> _TASK TO CARRY OUT_
The result should hold only the lines from the one with "orange-coloured bottle 236" through the final line of the data below, transcribed exactly, pictures left out.

> _SOURCE MATERIAL_
•••••

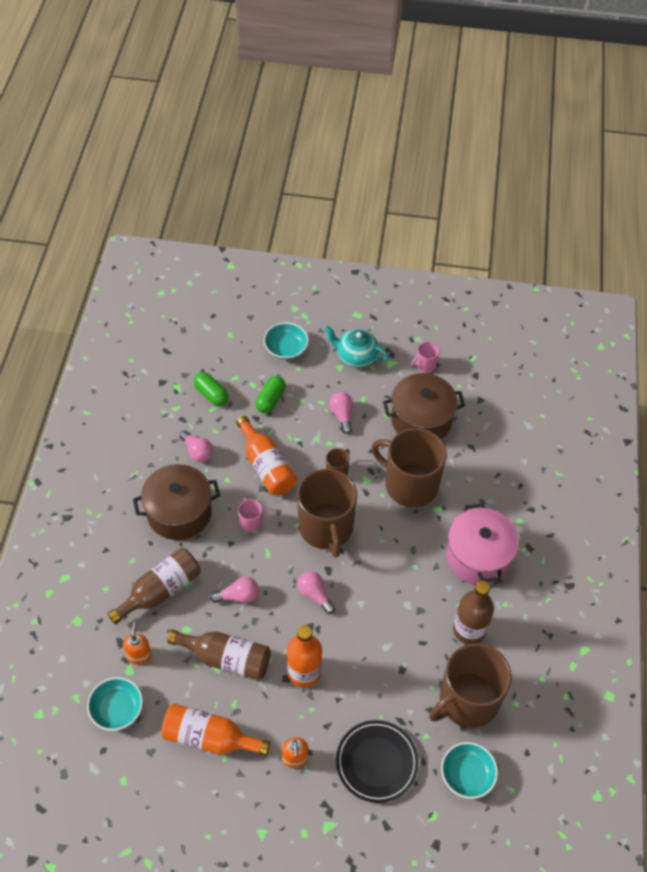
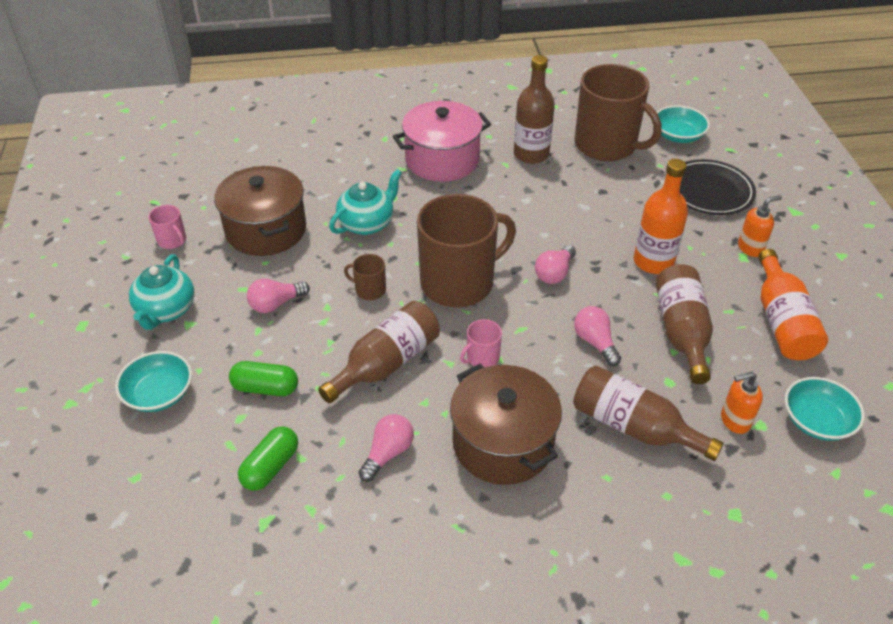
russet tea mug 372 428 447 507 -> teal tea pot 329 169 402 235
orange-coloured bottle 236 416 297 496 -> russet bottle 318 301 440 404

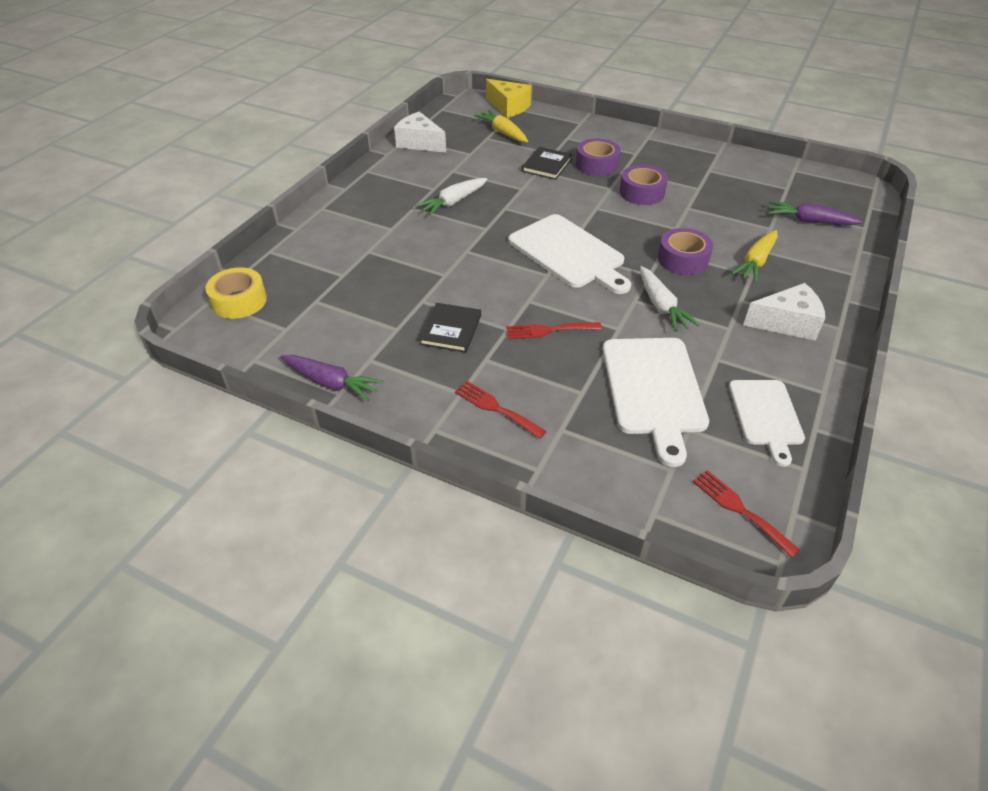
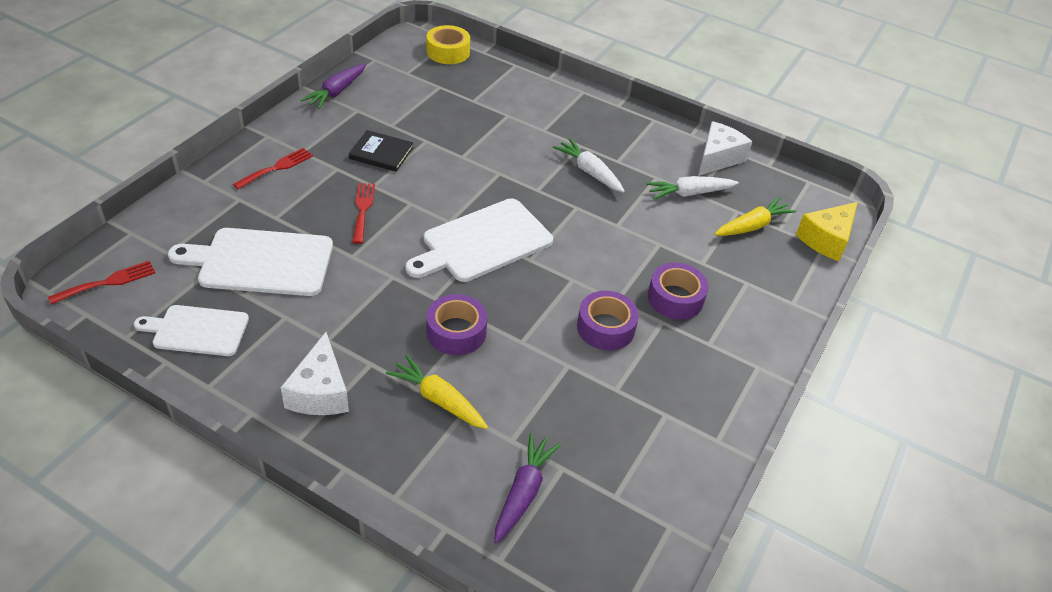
ebony book 522 147 572 180 -> none
snow-white carrot 640 266 699 332 -> snow-white carrot 646 176 739 199, moved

•••••

> _EXERCISE SOLUTION_
orange-coloured bottle 236 416 297 496 -> russet bottle 318 301 440 404

ebony book 522 147 572 180 -> none
snow-white carrot 640 266 699 332 -> snow-white carrot 646 176 739 199, moved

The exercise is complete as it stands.